§ Exercise objective
For the listing below, print exactly the lines from the line with "cyan cross: (462, 538)" to the line with "orange pentagon: (355, 695)", both included, and nothing beyond them.

§ Data in this exercise
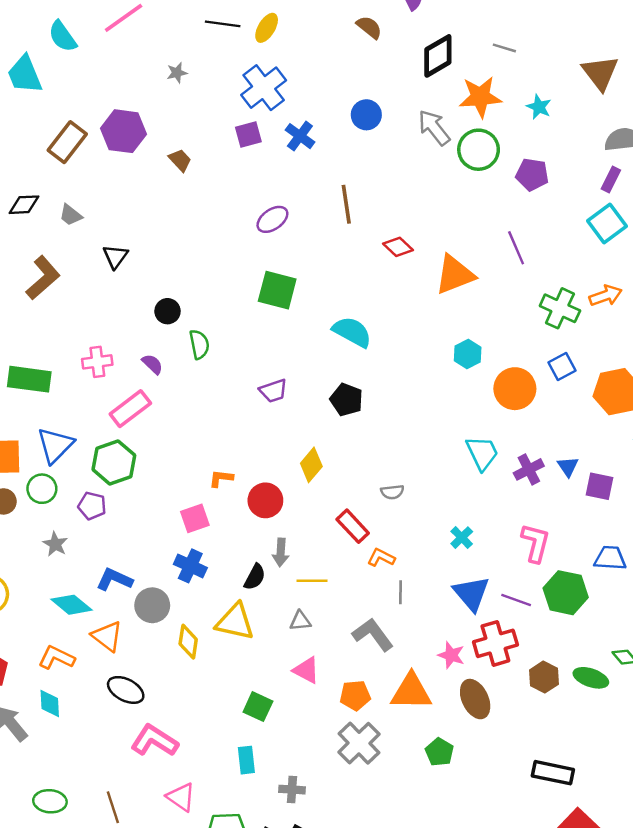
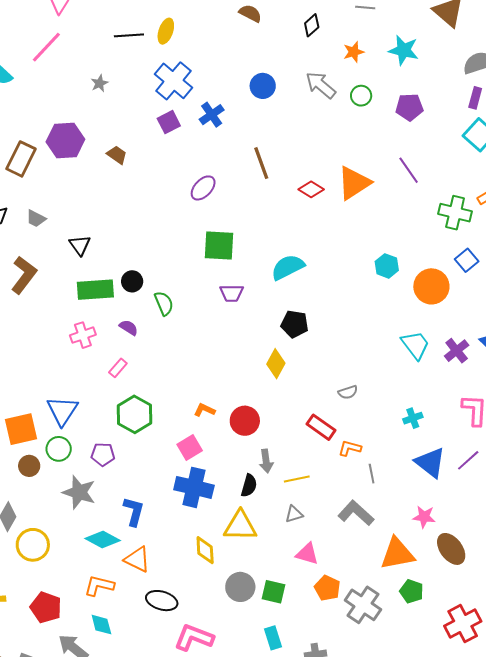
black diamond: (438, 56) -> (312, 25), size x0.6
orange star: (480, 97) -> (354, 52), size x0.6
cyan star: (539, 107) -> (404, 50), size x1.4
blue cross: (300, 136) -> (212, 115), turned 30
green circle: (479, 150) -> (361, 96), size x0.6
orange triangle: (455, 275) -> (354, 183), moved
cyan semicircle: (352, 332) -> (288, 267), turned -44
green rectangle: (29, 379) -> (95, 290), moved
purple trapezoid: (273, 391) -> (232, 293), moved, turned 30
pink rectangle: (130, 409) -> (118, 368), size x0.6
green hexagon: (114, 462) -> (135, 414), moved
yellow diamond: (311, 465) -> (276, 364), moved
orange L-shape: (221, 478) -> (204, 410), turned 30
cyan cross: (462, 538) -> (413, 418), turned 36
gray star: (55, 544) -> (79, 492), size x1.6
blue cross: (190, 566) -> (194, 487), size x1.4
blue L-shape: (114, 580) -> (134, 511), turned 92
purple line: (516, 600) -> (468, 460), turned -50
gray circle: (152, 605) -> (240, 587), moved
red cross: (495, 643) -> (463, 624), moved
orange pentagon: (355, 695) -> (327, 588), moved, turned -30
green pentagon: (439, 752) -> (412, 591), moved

--

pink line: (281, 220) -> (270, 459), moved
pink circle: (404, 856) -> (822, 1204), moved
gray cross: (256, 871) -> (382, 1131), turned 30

==

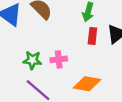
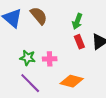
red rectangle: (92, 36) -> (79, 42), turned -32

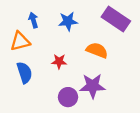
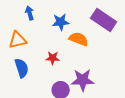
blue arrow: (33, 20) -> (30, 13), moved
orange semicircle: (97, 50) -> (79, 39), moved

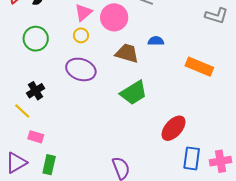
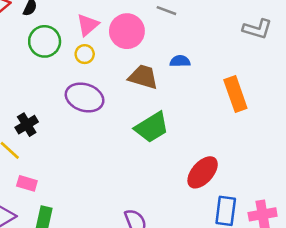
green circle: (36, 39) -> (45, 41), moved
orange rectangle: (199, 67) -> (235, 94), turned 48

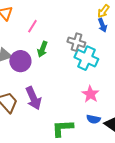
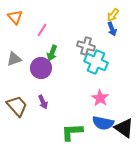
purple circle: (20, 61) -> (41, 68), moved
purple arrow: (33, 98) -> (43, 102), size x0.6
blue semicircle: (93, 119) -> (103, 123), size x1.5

§ Your response
cyan cross: (462, 538) -> (413, 418), turned 36
gray star: (55, 544) -> (79, 492), size x1.6
blue cross: (190, 566) -> (194, 487), size x1.4
blue L-shape: (114, 580) -> (134, 511), turned 92
purple line: (516, 600) -> (468, 460), turned -50
gray circle: (152, 605) -> (240, 587), moved
red cross: (495, 643) -> (463, 624), moved
orange pentagon: (355, 695) -> (327, 588), moved, turned -30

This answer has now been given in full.